▸ Records to process

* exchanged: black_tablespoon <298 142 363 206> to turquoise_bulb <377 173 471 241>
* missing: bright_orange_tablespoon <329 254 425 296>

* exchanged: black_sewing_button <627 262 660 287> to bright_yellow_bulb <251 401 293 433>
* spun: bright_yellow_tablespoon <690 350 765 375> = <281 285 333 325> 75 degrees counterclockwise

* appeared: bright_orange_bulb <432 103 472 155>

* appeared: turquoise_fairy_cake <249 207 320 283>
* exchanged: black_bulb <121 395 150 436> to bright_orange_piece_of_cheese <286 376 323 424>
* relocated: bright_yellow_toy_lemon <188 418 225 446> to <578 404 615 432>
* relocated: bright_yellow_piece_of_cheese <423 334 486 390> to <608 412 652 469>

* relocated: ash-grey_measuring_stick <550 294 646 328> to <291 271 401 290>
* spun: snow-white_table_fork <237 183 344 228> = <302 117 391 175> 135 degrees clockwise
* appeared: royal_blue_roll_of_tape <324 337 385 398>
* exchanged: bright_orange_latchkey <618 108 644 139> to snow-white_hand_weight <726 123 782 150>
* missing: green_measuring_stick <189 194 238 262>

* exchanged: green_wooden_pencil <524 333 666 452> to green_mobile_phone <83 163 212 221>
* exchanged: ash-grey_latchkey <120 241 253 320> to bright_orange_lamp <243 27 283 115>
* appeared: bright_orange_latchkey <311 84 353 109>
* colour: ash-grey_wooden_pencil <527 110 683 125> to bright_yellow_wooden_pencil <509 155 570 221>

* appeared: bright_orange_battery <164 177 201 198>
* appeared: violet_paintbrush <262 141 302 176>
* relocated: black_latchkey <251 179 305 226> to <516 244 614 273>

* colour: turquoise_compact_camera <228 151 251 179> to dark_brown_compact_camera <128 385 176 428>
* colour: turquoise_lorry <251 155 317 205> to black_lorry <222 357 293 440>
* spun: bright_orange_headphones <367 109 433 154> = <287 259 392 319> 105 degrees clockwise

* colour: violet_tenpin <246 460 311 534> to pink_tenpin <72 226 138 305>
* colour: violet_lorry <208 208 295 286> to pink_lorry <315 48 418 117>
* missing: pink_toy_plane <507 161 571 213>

▸ What to work on
Give the records again, complete and exact.

▸ Written answer
* exchanged: black_tablespoon <298 142 363 206> to turquoise_bulb <377 173 471 241>
* missing: bright_orange_tablespoon <329 254 425 296>

* exchanged: black_sewing_button <627 262 660 287> to bright_yellow_bulb <251 401 293 433>
* spun: bright_yellow_tablespoon <690 350 765 375> = <281 285 333 325> 75 degrees counterclockwise

* appeared: bright_orange_bulb <432 103 472 155>

* appeared: turquoise_fairy_cake <249 207 320 283>
* exchanged: black_bulb <121 395 150 436> to bright_orange_piece_of_cheese <286 376 323 424>
* relocated: bright_yellow_toy_lemon <188 418 225 446> to <578 404 615 432>
* relocated: bright_yellow_piece_of_cheese <423 334 486 390> to <608 412 652 469>

* relocated: ash-grey_measuring_stick <550 294 646 328> to <291 271 401 290>
* spun: snow-white_table_fork <237 183 344 228> = <302 117 391 175> 135 degrees clockwise
* appeared: royal_blue_roll_of_tape <324 337 385 398>
* exchanged: bright_orange_latchkey <618 108 644 139> to snow-white_hand_weight <726 123 782 150>
* missing: green_measuring_stick <189 194 238 262>

* exchanged: green_wooden_pencil <524 333 666 452> to green_mobile_phone <83 163 212 221>
* exchanged: ash-grey_latchkey <120 241 253 320> to bright_orange_lamp <243 27 283 115>
* appeared: bright_orange_latchkey <311 84 353 109>
* colour: ash-grey_wooden_pencil <527 110 683 125> to bright_yellow_wooden_pencil <509 155 570 221>

* appeared: bright_orange_battery <164 177 201 198>
* appeared: violet_paintbrush <262 141 302 176>
* relocated: black_latchkey <251 179 305 226> to <516 244 614 273>

* colour: turquoise_compact_camera <228 151 251 179> to dark_brown_compact_camera <128 385 176 428>
* colour: turquoise_lorry <251 155 317 205> to black_lorry <222 357 293 440>
* spun: bright_orange_headphones <367 109 433 154> = <287 259 392 319> 105 degrees clockwise

* colour: violet_tenpin <246 460 311 534> to pink_tenpin <72 226 138 305>
* colour: violet_lorry <208 208 295 286> to pink_lorry <315 48 418 117>
* missing: pink_toy_plane <507 161 571 213>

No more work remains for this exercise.